Could you report every line from the entries that includes the word "cutting"?

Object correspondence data
- - -

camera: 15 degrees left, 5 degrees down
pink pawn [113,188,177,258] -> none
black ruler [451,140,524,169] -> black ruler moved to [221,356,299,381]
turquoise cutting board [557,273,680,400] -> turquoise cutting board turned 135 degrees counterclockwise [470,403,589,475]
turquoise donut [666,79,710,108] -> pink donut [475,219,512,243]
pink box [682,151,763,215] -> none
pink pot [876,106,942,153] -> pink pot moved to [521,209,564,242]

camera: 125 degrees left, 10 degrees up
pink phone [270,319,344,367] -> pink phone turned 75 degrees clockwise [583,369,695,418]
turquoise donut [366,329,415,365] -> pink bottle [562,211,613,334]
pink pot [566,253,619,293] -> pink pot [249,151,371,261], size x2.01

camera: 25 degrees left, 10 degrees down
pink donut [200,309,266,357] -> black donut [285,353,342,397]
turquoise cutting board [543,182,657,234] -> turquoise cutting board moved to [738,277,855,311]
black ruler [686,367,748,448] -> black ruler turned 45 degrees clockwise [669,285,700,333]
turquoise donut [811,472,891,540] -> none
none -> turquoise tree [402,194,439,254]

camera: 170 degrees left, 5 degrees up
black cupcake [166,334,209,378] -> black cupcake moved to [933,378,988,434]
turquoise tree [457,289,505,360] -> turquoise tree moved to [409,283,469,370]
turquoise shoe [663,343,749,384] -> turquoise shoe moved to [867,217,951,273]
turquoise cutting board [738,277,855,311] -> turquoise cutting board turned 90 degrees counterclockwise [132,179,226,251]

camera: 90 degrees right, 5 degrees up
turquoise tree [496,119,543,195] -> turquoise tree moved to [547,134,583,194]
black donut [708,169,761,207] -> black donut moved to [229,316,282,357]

- - -

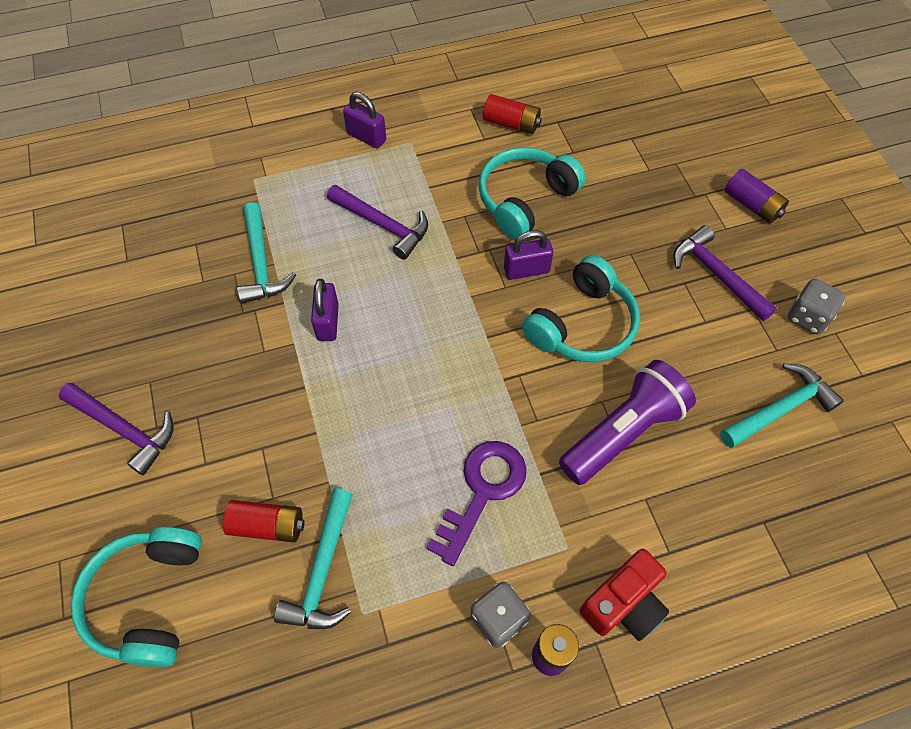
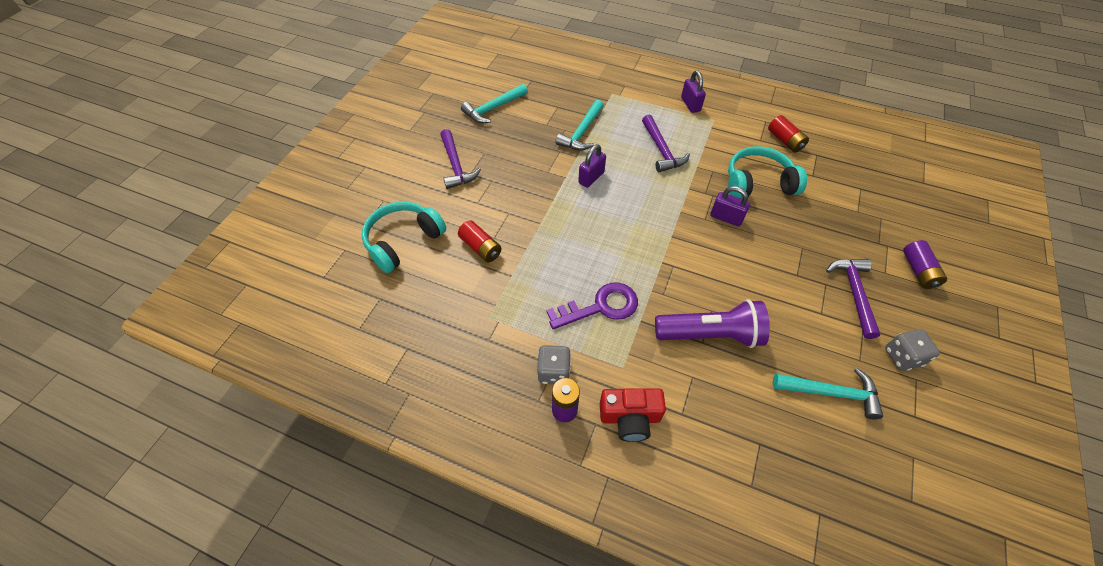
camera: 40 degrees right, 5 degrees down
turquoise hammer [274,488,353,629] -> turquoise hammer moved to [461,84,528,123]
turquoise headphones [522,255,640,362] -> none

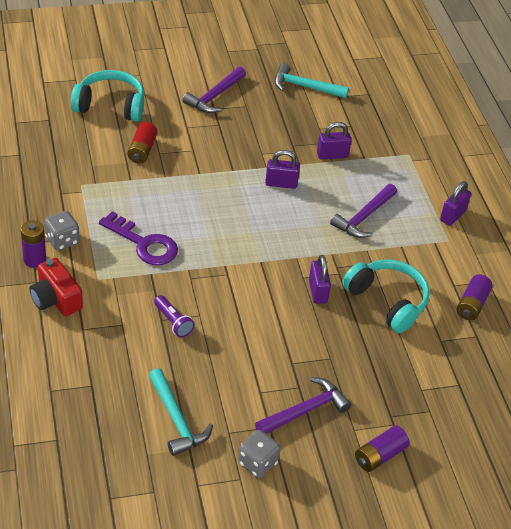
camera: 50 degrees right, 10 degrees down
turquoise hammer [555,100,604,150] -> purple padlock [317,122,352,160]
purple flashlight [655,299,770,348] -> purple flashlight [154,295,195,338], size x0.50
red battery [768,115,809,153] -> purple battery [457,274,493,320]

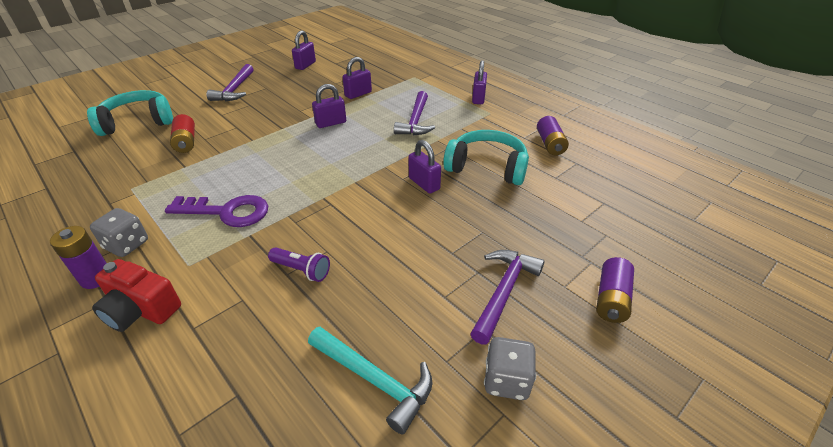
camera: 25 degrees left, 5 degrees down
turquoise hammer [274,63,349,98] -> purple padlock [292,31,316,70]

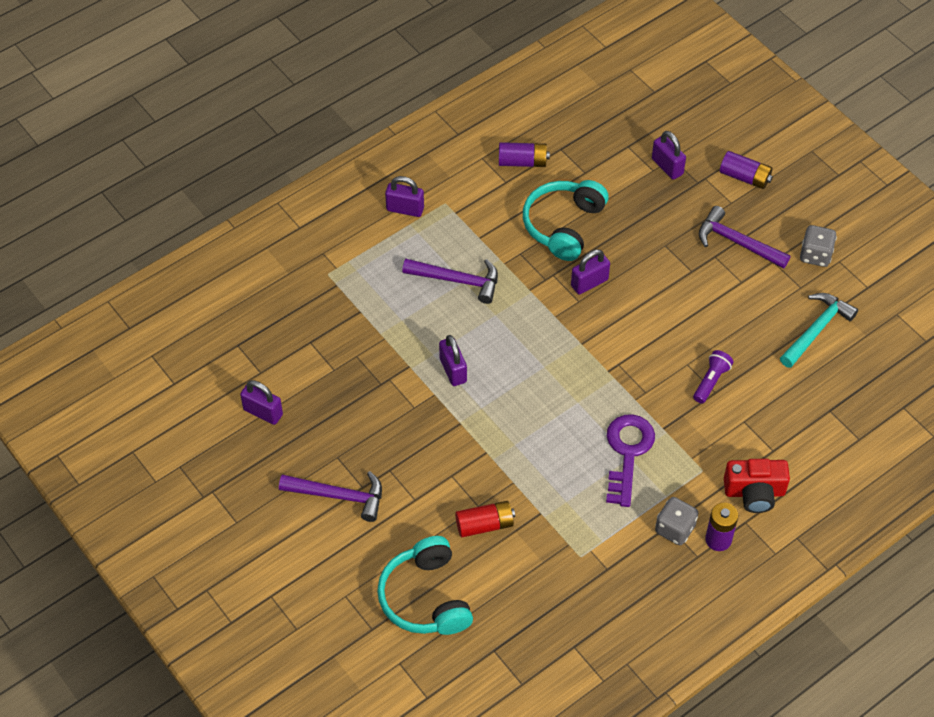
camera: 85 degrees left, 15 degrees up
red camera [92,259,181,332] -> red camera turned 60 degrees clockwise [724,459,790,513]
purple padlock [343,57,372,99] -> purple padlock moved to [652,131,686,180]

- - -

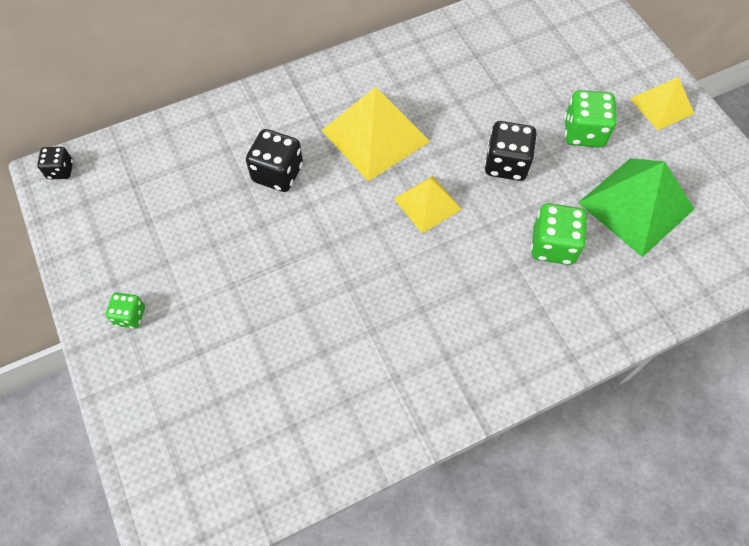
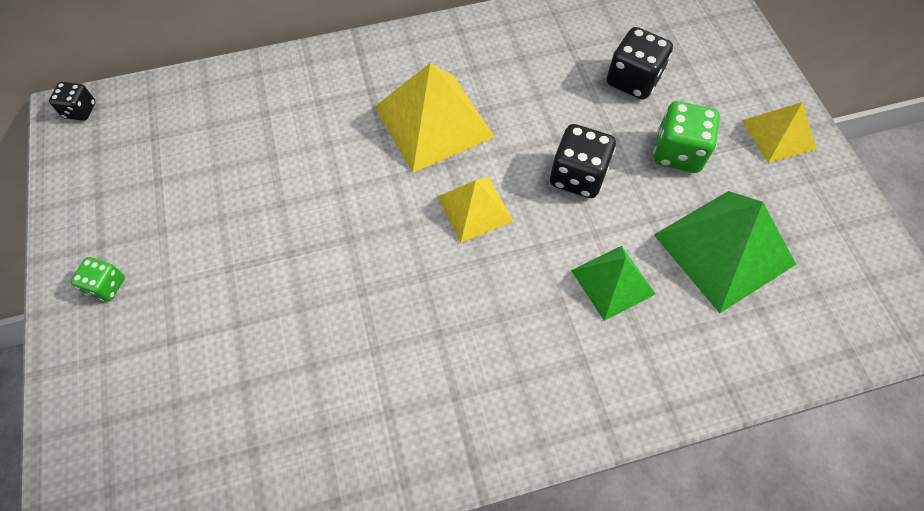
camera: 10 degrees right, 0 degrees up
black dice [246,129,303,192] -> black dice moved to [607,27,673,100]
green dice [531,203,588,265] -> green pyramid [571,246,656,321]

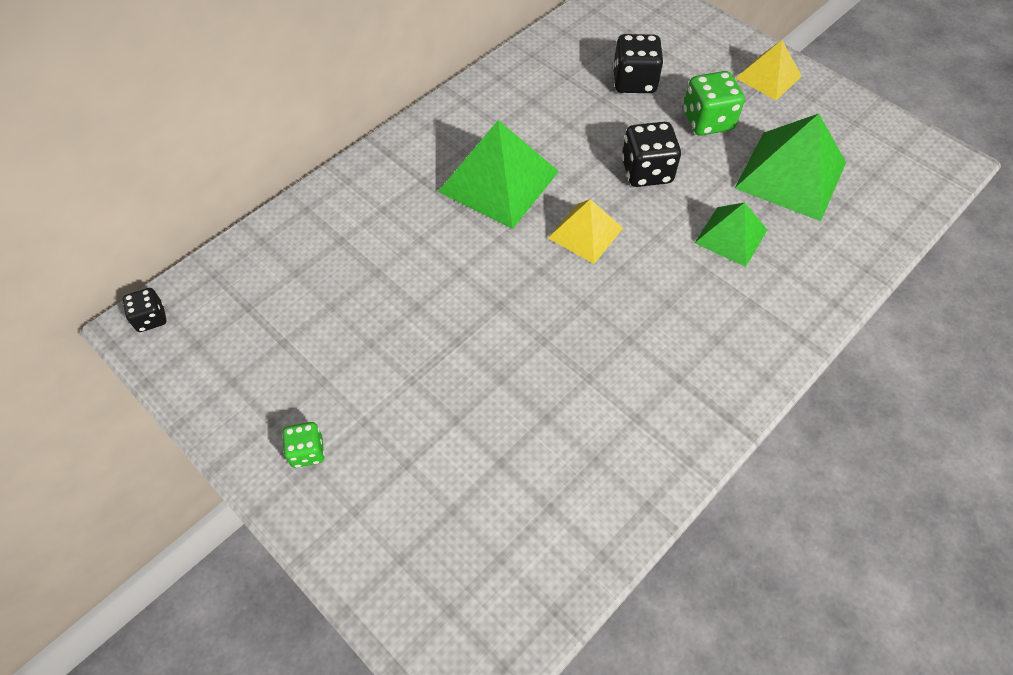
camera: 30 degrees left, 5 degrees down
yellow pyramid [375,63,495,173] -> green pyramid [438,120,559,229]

- - -

• [ANSWER FOR THE TASK]
turquoise cutting board [557,273,680,400] -> turquoise cutting board turned 135 degrees counterclockwise [470,403,589,475]
turquoise cutting board [543,182,657,234] -> turquoise cutting board moved to [738,277,855,311]
turquoise cutting board [738,277,855,311] -> turquoise cutting board turned 90 degrees counterclockwise [132,179,226,251]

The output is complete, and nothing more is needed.